··· Dataset records ···

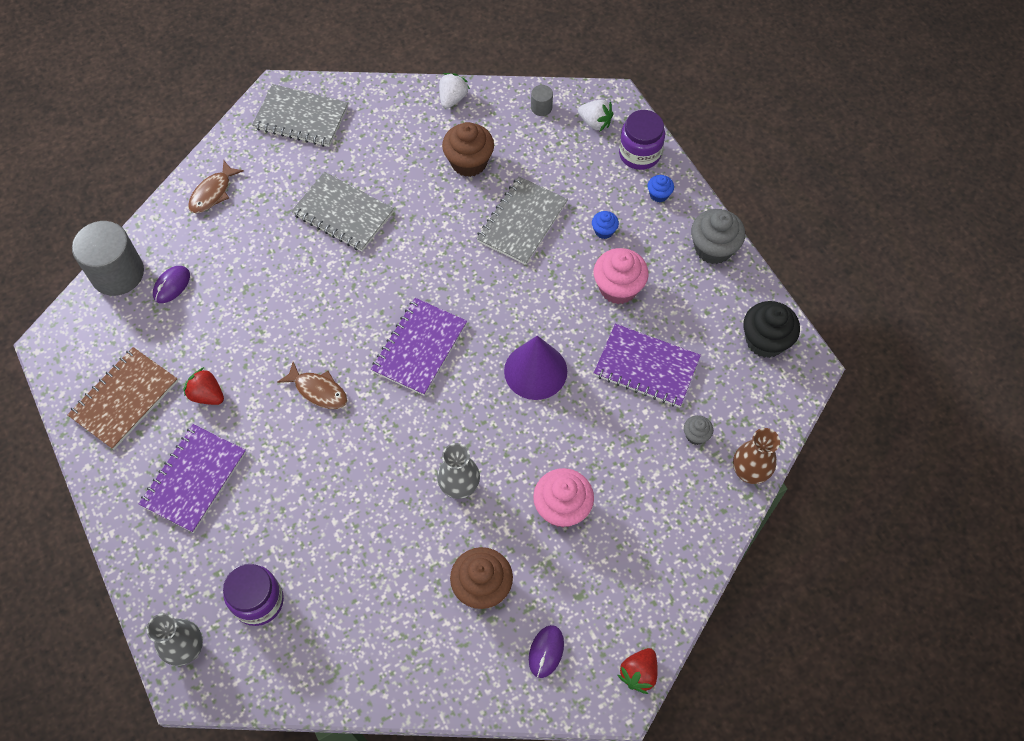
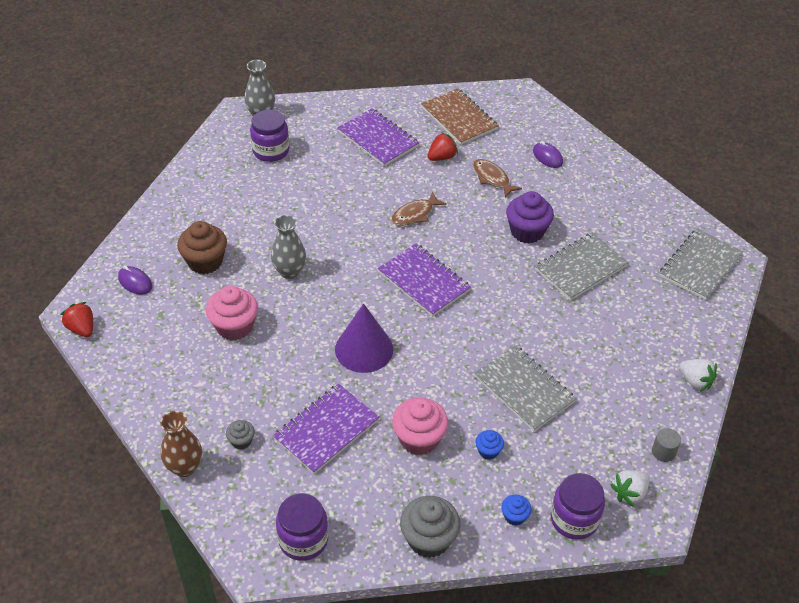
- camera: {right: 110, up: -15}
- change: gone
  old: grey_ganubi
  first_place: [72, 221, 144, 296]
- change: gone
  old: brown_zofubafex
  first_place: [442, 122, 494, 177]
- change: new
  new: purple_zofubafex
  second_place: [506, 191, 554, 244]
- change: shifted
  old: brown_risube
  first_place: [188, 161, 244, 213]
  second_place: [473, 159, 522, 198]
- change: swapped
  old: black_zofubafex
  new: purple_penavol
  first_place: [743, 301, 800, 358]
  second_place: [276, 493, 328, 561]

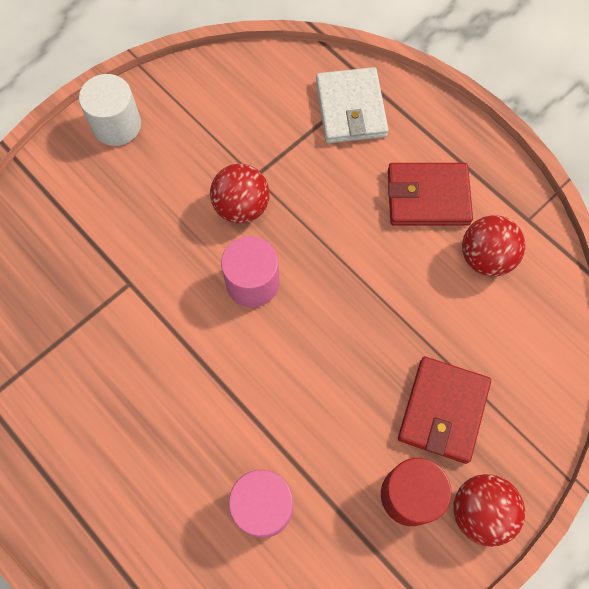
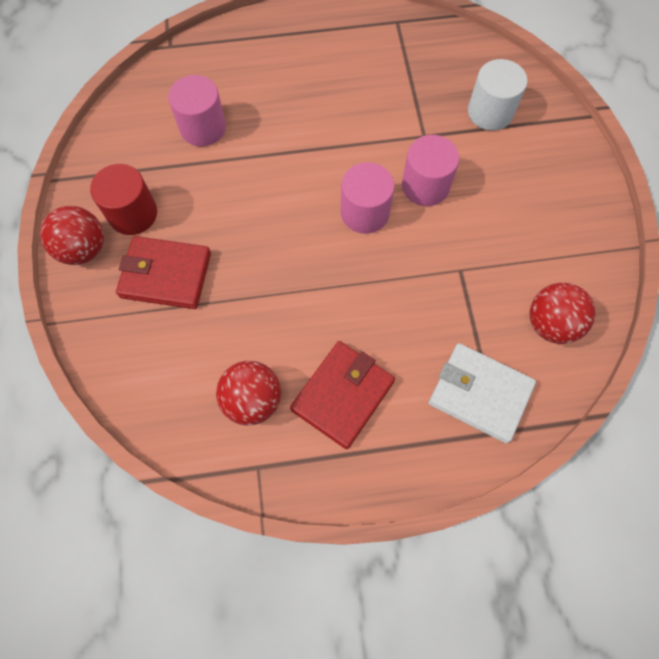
- camera: {right: 125, up: 0}
- change: new
  new: pink_ganubi
  second_place: [402, 135, 460, 206]
- change: shifted
  old: white_ganubi
  first_place: [79, 74, 141, 146]
  second_place: [468, 59, 528, 131]
- change: shifted
  old: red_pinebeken
  first_place: [210, 164, 270, 224]
  second_place: [530, 283, 595, 344]
- change: rotated
  old: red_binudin
  first_place: [398, 356, 491, 464]
  second_place: [116, 236, 211, 309]
  degrees: -45

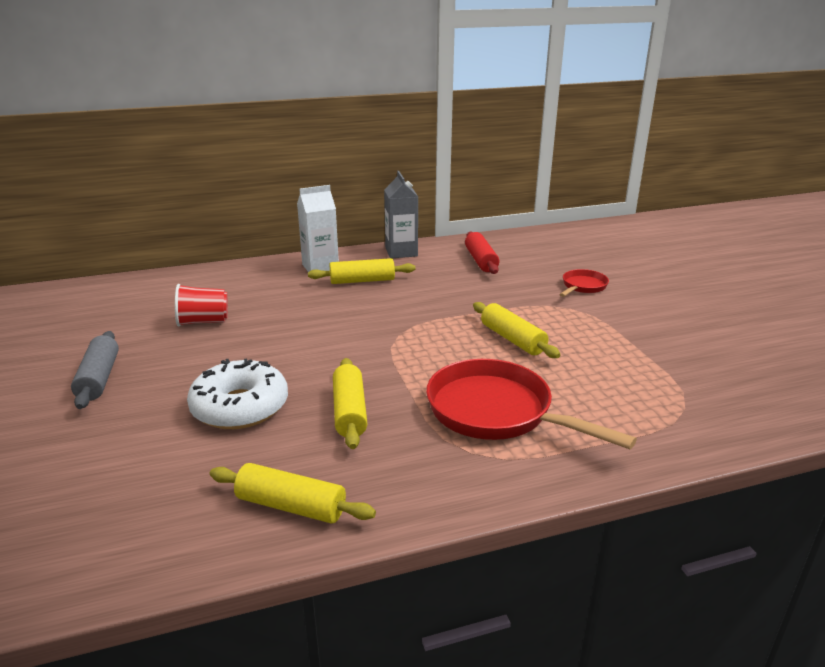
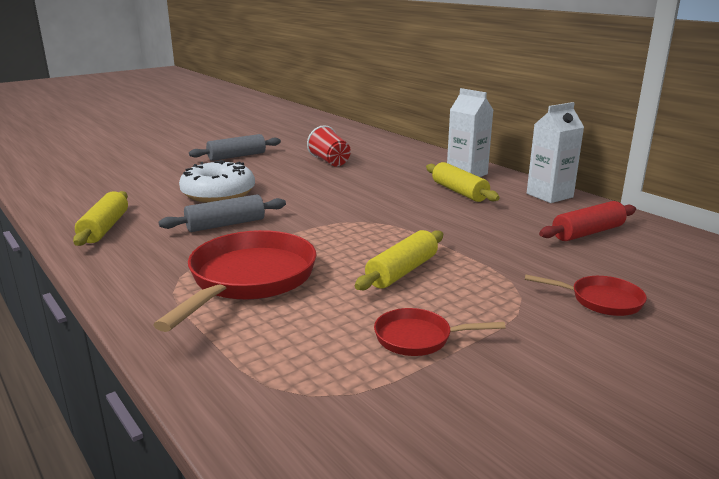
- camera: {right: 70, up: -5}
- change: new
  new: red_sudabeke
  second_place: [374, 308, 506, 356]
- change: repainted
  old: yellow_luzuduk
  new: grey_luzuduk
  first_place: [333, 358, 367, 449]
  second_place: [159, 194, 286, 232]
- change: repainted
  old: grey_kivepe
  new: white_kivepe
  first_place: [384, 171, 418, 258]
  second_place: [527, 102, 584, 203]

···

▸ Activity
For every line above, produce an exact transcription that omits the images.

▸ Written response
- camera: {right: 110, up: -15}
- change: gone
  old: grey_ganubi
  first_place: [72, 221, 144, 296]
- change: gone
  old: brown_zofubafex
  first_place: [442, 122, 494, 177]
- change: new
  new: purple_zofubafex
  second_place: [506, 191, 554, 244]
- change: shifted
  old: brown_risube
  first_place: [188, 161, 244, 213]
  second_place: [473, 159, 522, 198]
- change: swapped
  old: black_zofubafex
  new: purple_penavol
  first_place: [743, 301, 800, 358]
  second_place: [276, 493, 328, 561]

- camera: {right: 125, up: 0}
- change: new
  new: pink_ganubi
  second_place: [402, 135, 460, 206]
- change: shifted
  old: white_ganubi
  first_place: [79, 74, 141, 146]
  second_place: [468, 59, 528, 131]
- change: shifted
  old: red_pinebeken
  first_place: [210, 164, 270, 224]
  second_place: [530, 283, 595, 344]
- change: rotated
  old: red_binudin
  first_place: [398, 356, 491, 464]
  second_place: [116, 236, 211, 309]
  degrees: -45

- camera: {right: 70, up: -5}
- change: new
  new: red_sudabeke
  second_place: [374, 308, 506, 356]
- change: repainted
  old: yellow_luzuduk
  new: grey_luzuduk
  first_place: [333, 358, 367, 449]
  second_place: [159, 194, 286, 232]
- change: repainted
  old: grey_kivepe
  new: white_kivepe
  first_place: [384, 171, 418, 258]
  second_place: [527, 102, 584, 203]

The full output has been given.